**Stored items**
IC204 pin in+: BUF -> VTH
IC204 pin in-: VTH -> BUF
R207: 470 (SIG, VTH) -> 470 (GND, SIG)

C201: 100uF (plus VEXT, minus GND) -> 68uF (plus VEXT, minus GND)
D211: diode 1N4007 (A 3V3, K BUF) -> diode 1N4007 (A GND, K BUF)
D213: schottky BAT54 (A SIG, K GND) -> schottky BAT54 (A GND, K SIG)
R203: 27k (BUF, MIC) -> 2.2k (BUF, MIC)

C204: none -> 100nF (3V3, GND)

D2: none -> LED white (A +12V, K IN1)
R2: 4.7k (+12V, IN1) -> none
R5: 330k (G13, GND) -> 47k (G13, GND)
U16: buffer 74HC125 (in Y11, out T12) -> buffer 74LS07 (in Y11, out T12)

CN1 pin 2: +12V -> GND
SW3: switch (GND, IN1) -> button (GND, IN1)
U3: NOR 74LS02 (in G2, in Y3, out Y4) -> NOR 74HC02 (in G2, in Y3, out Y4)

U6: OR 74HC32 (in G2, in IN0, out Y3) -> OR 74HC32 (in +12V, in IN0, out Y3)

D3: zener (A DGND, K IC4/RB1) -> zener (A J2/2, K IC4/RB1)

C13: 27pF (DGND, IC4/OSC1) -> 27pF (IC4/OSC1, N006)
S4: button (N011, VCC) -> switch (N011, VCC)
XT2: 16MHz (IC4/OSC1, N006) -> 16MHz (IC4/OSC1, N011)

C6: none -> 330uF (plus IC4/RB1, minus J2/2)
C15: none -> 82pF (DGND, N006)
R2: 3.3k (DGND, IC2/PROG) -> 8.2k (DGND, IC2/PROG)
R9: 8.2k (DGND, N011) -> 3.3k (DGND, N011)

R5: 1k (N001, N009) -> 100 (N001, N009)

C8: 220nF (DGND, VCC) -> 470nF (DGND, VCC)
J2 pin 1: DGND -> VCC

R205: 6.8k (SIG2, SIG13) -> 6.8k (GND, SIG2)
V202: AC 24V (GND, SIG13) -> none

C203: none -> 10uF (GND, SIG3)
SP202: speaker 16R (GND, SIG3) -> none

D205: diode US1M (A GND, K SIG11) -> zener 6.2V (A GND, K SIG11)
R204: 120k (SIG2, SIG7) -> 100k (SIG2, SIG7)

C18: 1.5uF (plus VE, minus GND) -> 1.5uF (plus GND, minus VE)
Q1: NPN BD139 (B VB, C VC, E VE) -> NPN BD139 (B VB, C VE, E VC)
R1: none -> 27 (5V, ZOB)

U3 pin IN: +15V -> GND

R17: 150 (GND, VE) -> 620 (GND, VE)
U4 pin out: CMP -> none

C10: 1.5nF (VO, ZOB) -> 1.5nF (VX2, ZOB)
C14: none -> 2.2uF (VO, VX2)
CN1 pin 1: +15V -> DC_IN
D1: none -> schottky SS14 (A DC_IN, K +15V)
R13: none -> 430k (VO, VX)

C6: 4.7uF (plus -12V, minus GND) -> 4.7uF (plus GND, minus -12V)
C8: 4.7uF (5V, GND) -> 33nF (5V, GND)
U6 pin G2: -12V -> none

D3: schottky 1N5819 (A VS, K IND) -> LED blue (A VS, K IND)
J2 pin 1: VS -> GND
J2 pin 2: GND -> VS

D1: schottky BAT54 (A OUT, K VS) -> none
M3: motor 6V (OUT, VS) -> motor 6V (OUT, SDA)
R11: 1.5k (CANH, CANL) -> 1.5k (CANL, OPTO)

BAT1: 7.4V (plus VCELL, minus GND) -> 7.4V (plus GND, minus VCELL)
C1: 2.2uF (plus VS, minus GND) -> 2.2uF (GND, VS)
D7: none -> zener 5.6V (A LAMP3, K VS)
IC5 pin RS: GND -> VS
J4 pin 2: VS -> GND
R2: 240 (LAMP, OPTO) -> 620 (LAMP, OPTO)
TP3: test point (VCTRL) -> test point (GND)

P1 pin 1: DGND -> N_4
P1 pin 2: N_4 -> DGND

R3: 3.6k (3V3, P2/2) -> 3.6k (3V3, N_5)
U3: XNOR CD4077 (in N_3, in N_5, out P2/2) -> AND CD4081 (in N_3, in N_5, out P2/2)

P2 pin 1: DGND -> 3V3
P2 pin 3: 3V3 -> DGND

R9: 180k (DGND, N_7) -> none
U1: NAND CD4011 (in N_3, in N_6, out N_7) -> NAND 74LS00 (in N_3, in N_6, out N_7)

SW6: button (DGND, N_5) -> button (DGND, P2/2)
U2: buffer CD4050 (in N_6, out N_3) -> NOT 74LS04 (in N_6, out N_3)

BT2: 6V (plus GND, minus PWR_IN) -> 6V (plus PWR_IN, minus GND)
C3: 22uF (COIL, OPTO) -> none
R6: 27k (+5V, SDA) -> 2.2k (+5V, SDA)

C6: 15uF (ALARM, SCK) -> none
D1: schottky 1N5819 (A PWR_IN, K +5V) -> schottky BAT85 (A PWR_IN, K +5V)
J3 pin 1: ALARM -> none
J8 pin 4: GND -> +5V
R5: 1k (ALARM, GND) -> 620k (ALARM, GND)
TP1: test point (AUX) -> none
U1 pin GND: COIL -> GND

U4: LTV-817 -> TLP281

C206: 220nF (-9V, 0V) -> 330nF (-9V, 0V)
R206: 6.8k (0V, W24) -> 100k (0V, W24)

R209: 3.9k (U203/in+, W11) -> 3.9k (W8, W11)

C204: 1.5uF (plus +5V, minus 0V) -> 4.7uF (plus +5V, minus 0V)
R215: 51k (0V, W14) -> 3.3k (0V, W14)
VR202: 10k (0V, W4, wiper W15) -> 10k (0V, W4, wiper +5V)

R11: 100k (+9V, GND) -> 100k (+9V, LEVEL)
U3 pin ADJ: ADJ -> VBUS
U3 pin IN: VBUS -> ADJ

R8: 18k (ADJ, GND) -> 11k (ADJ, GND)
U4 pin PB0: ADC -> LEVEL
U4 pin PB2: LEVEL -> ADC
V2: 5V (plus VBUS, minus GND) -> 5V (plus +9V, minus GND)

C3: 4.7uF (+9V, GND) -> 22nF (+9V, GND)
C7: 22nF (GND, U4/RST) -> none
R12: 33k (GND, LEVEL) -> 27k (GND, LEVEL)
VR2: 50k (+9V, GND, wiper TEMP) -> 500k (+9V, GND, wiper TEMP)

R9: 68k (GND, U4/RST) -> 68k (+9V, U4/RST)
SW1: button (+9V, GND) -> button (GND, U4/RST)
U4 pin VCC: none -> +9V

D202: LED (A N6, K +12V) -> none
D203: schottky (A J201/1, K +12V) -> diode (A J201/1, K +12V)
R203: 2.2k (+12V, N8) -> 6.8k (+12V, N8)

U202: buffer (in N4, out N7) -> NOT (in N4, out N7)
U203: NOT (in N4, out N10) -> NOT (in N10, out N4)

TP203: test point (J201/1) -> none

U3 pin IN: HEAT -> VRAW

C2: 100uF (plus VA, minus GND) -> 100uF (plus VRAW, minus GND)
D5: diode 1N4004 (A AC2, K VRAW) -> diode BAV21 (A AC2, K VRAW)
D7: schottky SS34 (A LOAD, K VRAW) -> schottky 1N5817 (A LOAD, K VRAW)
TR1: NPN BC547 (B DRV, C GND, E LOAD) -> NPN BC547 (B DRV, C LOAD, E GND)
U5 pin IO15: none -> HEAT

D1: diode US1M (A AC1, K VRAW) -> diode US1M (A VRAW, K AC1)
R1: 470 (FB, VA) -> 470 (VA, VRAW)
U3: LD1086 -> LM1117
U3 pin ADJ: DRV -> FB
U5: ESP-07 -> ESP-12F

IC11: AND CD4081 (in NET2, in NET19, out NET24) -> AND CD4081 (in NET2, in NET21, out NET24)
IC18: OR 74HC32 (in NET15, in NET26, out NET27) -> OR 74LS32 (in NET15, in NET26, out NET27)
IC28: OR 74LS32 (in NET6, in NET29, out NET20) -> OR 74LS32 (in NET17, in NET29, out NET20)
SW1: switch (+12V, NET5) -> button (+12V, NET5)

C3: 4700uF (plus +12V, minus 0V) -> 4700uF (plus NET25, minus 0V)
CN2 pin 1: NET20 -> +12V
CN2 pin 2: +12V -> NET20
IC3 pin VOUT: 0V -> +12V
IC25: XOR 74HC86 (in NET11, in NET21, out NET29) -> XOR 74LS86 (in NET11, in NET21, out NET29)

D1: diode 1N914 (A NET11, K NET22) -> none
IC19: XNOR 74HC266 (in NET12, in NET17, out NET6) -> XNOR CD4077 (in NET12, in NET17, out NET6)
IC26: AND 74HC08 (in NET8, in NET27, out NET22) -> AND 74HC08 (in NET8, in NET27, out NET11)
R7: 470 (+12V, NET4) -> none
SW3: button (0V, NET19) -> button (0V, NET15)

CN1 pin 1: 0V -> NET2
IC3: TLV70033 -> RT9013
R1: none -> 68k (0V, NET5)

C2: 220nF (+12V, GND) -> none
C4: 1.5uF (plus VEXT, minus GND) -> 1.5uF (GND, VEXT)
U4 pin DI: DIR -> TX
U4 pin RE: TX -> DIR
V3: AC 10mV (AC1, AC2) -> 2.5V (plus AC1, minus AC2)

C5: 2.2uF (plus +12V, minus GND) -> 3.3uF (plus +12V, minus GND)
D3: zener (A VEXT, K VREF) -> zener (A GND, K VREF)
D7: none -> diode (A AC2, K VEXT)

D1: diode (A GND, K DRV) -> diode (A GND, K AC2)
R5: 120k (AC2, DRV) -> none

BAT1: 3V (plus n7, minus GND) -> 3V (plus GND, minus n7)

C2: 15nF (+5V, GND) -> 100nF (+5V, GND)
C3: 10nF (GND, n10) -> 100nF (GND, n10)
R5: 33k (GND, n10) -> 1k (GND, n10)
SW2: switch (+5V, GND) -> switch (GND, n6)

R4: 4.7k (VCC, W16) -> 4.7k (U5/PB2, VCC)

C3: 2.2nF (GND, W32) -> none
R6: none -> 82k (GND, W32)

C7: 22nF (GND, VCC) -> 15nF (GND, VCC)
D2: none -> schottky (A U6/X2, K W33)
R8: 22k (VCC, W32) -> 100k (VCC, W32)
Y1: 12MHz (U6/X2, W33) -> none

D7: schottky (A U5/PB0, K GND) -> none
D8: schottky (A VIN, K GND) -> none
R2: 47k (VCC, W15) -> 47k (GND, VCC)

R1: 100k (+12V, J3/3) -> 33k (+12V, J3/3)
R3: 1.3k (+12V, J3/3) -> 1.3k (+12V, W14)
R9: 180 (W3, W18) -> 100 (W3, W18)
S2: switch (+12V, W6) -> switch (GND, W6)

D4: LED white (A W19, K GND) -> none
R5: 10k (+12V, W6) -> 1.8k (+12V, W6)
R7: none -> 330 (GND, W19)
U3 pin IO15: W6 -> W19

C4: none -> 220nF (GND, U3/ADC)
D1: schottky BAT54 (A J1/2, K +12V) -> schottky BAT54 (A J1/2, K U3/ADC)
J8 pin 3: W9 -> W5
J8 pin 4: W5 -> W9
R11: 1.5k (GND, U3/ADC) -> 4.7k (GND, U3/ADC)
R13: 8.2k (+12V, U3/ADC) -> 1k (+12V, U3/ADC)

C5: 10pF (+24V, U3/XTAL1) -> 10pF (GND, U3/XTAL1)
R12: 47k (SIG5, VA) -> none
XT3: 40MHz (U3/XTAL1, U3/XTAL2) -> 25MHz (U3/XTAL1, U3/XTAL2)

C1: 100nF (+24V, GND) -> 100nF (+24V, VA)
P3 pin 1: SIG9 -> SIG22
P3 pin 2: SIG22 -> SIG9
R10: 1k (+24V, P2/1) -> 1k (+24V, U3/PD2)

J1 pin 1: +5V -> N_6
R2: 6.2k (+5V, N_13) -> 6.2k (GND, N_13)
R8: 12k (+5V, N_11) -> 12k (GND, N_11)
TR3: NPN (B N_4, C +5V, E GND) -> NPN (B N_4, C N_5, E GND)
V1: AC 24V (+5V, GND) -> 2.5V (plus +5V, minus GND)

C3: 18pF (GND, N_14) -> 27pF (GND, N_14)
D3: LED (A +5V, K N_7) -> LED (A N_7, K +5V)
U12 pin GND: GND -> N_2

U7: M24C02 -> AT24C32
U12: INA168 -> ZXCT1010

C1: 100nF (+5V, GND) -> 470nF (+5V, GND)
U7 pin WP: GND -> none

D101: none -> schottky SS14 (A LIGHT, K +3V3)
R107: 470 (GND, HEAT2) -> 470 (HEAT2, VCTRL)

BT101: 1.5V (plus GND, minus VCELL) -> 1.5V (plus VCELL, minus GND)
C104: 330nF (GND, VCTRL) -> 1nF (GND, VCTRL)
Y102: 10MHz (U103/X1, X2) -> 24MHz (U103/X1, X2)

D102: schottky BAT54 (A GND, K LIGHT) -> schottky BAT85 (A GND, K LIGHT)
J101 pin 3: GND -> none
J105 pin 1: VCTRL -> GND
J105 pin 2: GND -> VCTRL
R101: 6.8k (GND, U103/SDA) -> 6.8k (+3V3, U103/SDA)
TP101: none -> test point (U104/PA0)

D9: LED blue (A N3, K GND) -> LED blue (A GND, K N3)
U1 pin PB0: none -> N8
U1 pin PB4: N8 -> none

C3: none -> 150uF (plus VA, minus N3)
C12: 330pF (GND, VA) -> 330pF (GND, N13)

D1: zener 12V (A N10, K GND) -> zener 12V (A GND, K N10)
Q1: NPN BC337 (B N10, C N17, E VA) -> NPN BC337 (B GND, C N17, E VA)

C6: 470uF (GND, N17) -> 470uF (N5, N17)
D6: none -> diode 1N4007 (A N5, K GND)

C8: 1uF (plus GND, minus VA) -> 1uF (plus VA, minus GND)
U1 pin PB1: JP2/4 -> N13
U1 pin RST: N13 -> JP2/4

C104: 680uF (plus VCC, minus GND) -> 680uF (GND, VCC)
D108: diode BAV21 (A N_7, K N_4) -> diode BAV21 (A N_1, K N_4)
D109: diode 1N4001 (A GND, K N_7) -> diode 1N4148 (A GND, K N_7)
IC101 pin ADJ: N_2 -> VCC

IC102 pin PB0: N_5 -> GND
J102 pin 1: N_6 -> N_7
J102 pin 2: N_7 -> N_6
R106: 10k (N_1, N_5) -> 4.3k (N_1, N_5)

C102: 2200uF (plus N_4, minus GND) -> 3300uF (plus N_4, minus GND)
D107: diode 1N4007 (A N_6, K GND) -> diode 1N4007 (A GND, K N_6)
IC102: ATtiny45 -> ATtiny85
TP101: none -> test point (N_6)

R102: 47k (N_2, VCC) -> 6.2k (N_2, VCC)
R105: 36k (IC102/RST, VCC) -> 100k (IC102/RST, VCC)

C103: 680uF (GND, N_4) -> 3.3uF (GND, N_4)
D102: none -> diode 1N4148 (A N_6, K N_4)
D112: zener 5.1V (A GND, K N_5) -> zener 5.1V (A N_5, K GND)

**Exercise requirements**
Please copy the lines above from the line with "C1: 100nF (+5V, GND) -> 470nF (+5V, GND)" up to and including the line with "J101 pin 3: GND -> none", exactly as written and with nothing else.

**Worked solution**
C1: 100nF (+5V, GND) -> 470nF (+5V, GND)
U7 pin WP: GND -> none

D101: none -> schottky SS14 (A LIGHT, K +3V3)
R107: 470 (GND, HEAT2) -> 470 (HEAT2, VCTRL)

BT101: 1.5V (plus GND, minus VCELL) -> 1.5V (plus VCELL, minus GND)
C104: 330nF (GND, VCTRL) -> 1nF (GND, VCTRL)
Y102: 10MHz (U103/X1, X2) -> 24MHz (U103/X1, X2)

D102: schottky BAT54 (A GND, K LIGHT) -> schottky BAT85 (A GND, K LIGHT)
J101 pin 3: GND -> none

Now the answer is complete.